Task to complete
Copy out every line of the records below verbatim, omitting the pictures.

+++

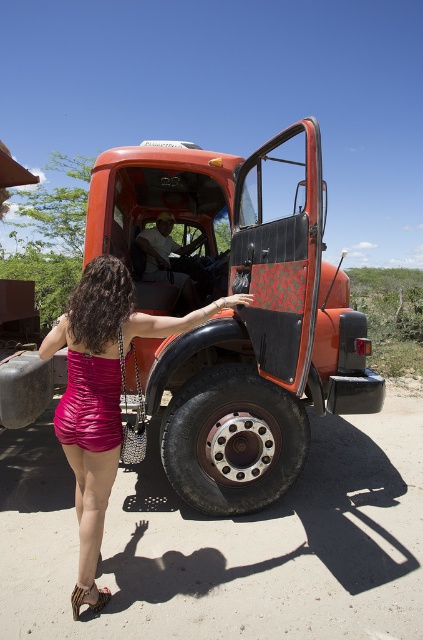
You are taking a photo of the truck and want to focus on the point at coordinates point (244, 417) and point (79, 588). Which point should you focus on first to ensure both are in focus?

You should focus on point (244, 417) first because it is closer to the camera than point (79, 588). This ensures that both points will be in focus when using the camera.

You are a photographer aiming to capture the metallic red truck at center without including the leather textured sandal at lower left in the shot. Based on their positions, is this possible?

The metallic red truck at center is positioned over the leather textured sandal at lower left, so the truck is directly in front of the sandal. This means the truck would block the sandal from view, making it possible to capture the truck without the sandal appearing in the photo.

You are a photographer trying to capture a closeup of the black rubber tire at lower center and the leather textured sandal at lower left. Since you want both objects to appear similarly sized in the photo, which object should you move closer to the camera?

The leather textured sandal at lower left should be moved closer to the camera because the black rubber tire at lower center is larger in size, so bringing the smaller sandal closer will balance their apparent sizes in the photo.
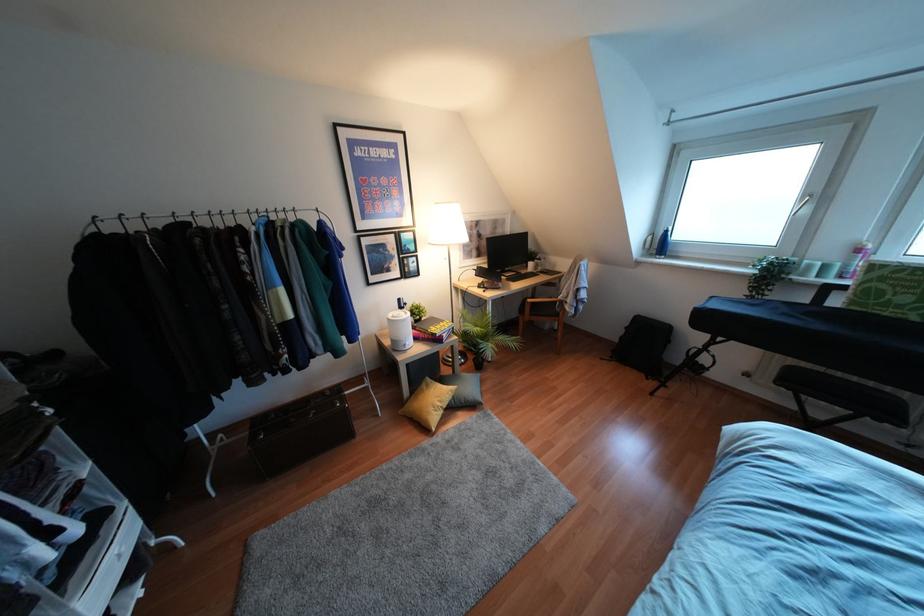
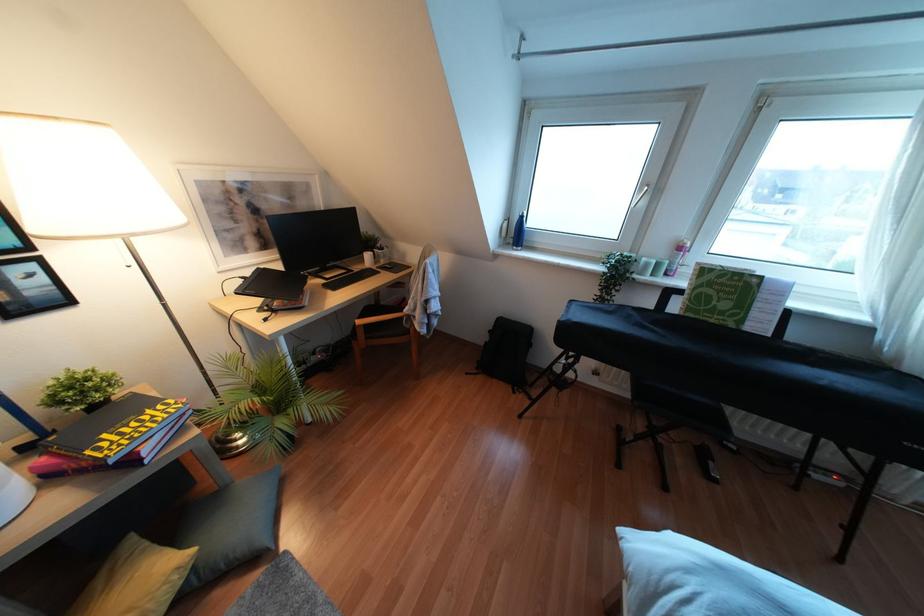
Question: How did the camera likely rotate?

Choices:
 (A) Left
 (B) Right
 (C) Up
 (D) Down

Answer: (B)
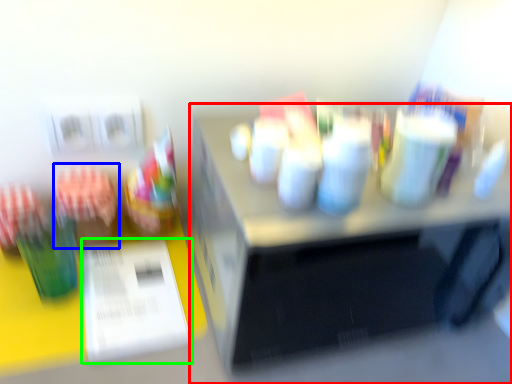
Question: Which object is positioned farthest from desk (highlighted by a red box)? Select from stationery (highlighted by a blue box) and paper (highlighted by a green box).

+++

Response to this exercise
You are taking a photo of the truck and want to focus on the point at coordinates point (244, 417) and point (79, 588). Which point should you focus on first to ensure both are in focus?

You should focus on point (244, 417) first because it is closer to the camera than point (79, 588). This ensures that both points will be in focus when using the camera.

You are a photographer aiming to capture the metallic red truck at center without including the leather textured sandal at lower left in the shot. Based on their positions, is this possible?

The metallic red truck at center is positioned over the leather textured sandal at lower left, so the truck is directly in front of the sandal. This means the truck would block the sandal from view, making it possible to capture the truck without the sandal appearing in the photo.

You are a photographer trying to capture a closeup of the black rubber tire at lower center and the leather textured sandal at lower left. Since you want both objects to appear similarly sized in the photo, which object should you move closer to the camera?

The leather textured sandal at lower left should be moved closer to the camera because the black rubber tire at lower center is larger in size, so bringing the smaller sandal closer will balance their apparent sizes in the photo.
Question: How did the camera likely rotate?

Choices:
 (A) Left
 (B) Right
 (C) Up
 (D) Down

Answer: (B)
Question: Which object is positioned farthest from desk (highlighted by a red box)? Select from stationery (highlighted by a blue box) and paper (highlighted by a green box).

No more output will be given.